Every line of the data below is to be given again as it appears, with the images removed.

→ Collected material
*** Block opens ***

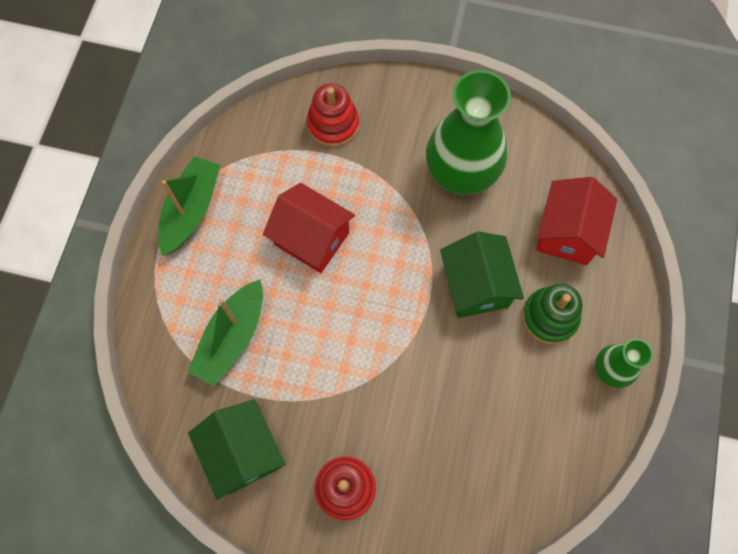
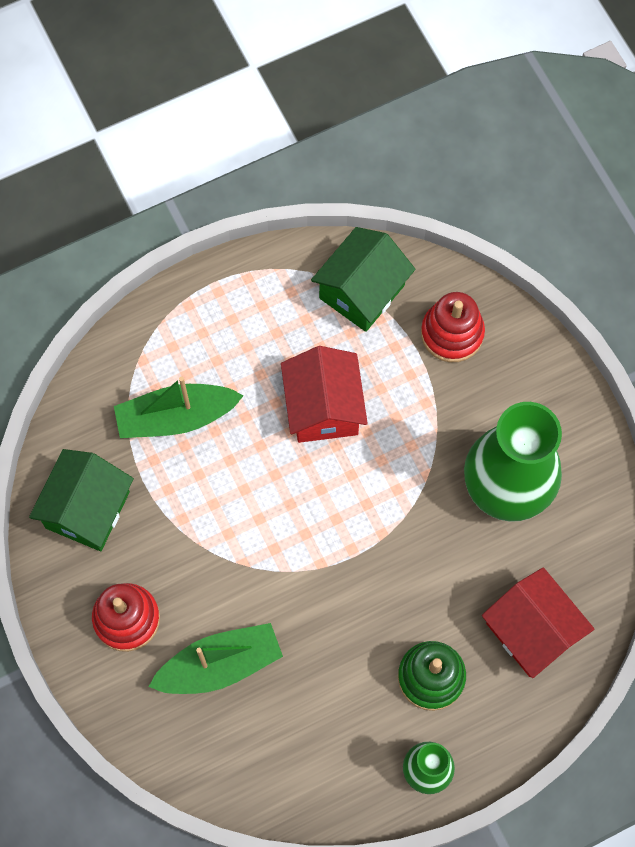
camera: 50 degrees right, 0 degrees up
(191, 210) = (260, 285): green boat -> green boat (220, 665)
(476, 285) = (404, 587): green house -> green house (362, 291)
(567, 233) = (532, 631): red house -> red house turned 75 degrees clockwise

*** Block closes ***

→ Task response
camera: 50 degrees right, 0 degrees up
(191, 210) = (260, 285): green boat -> green boat (220, 665)
(476, 285) = (404, 587): green house -> green house (362, 291)
(567, 233) = (532, 631): red house -> red house turned 75 degrees clockwise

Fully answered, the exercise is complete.